─── Data for the task
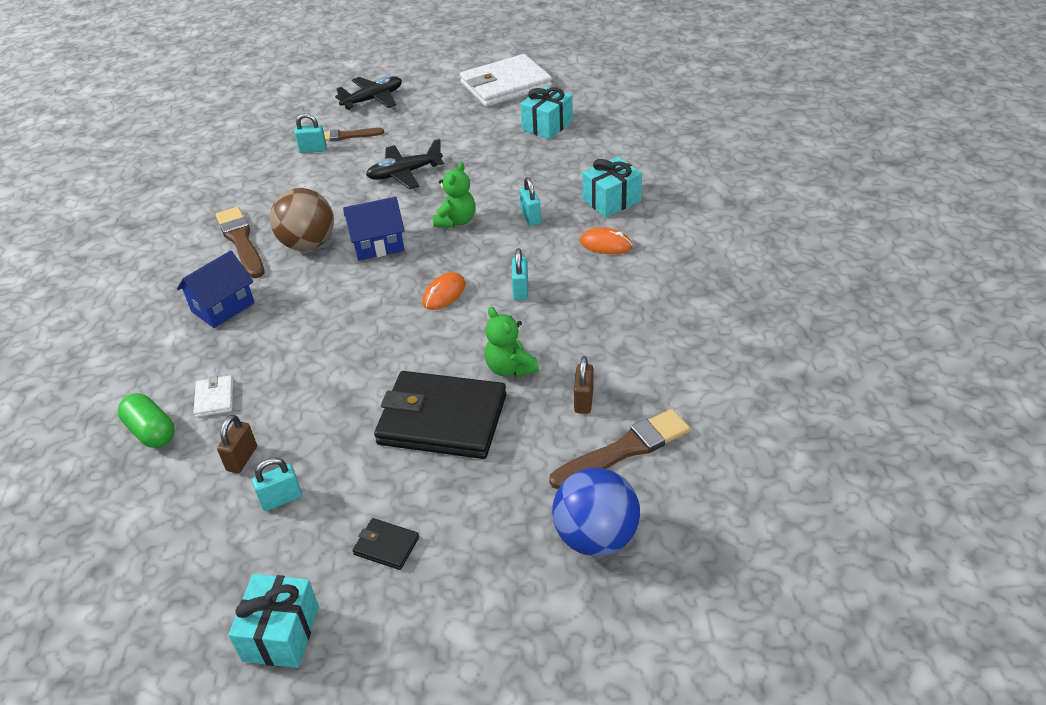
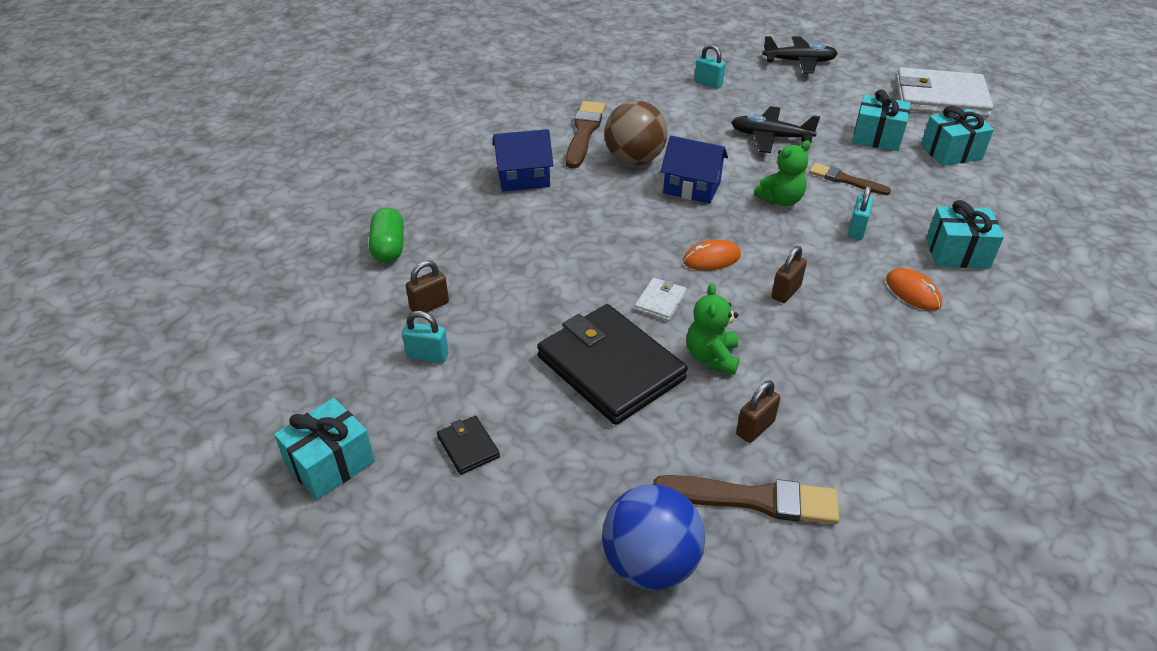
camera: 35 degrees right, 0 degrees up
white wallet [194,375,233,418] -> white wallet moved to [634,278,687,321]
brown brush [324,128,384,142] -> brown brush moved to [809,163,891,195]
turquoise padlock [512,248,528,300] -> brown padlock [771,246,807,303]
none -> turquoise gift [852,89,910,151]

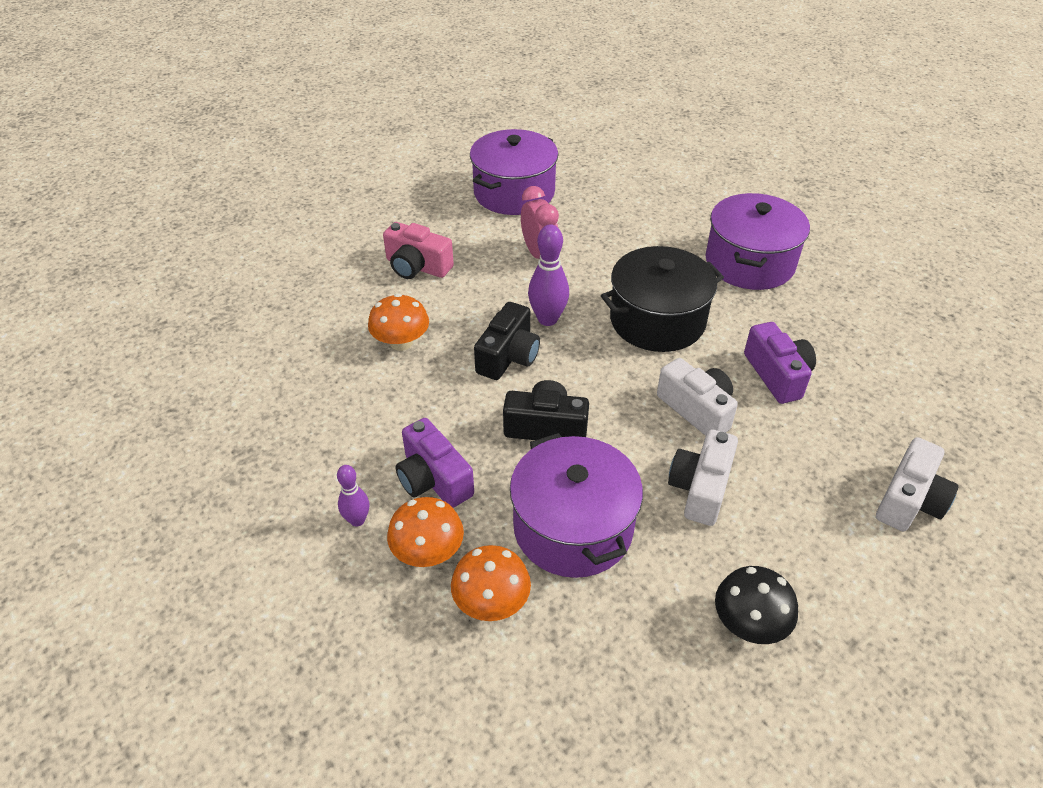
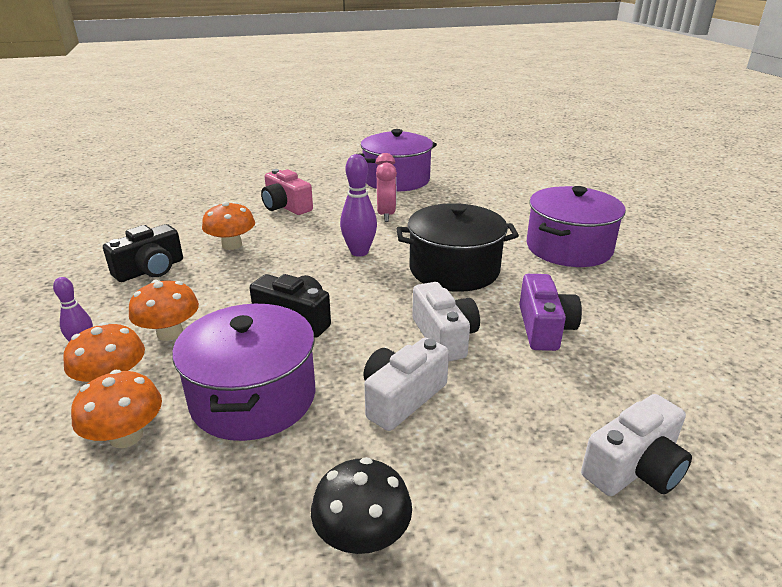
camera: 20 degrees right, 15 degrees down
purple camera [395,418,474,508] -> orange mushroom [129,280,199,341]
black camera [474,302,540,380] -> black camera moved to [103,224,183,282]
──────
_Exercise aim_. Where a line in the entries holds the word "turquoise", copy that line.

_Solution_.
turquoise padlock [512,248,528,300] -> brown padlock [771,246,807,303]
none -> turquoise gift [852,89,910,151]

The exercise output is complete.